(Before-and-after scene images)
____________

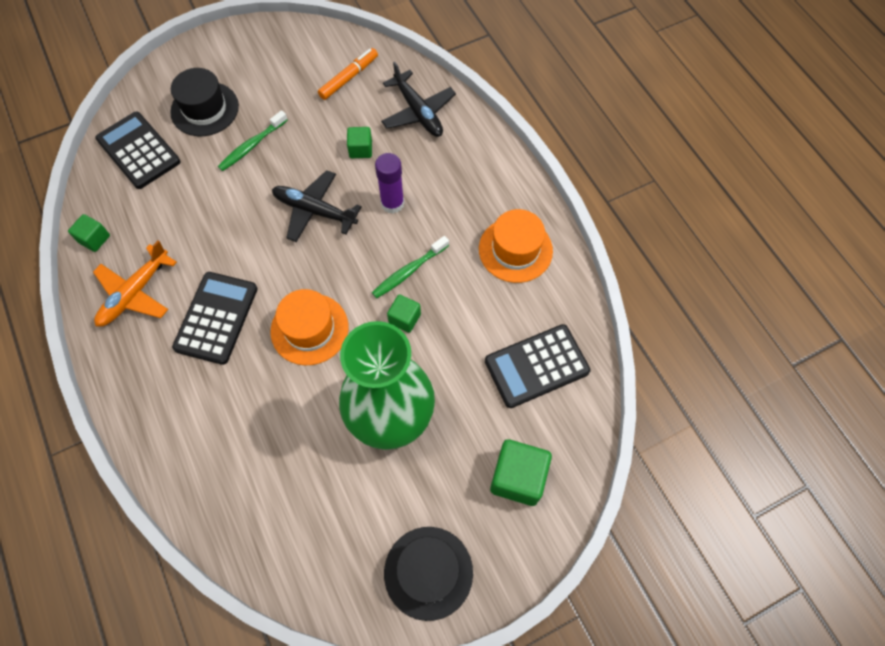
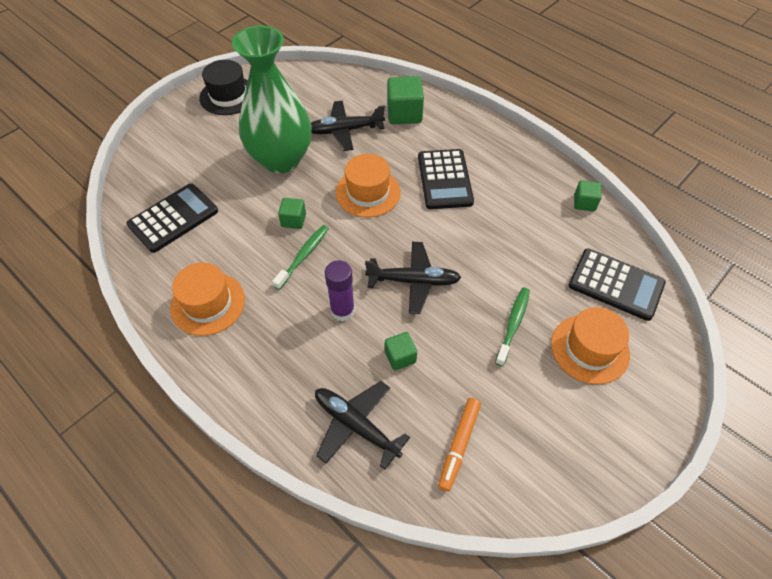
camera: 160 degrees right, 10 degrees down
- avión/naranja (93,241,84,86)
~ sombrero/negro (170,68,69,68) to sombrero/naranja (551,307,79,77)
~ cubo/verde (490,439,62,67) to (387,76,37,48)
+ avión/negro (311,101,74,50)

____________

## WHAT IS NEEDED
"avión" is the string to look for; please copy every line of the records above where it appears.

## RESPONSE AREA
- avión/naranja (93,241,84,86)
+ avión/negro (311,101,74,50)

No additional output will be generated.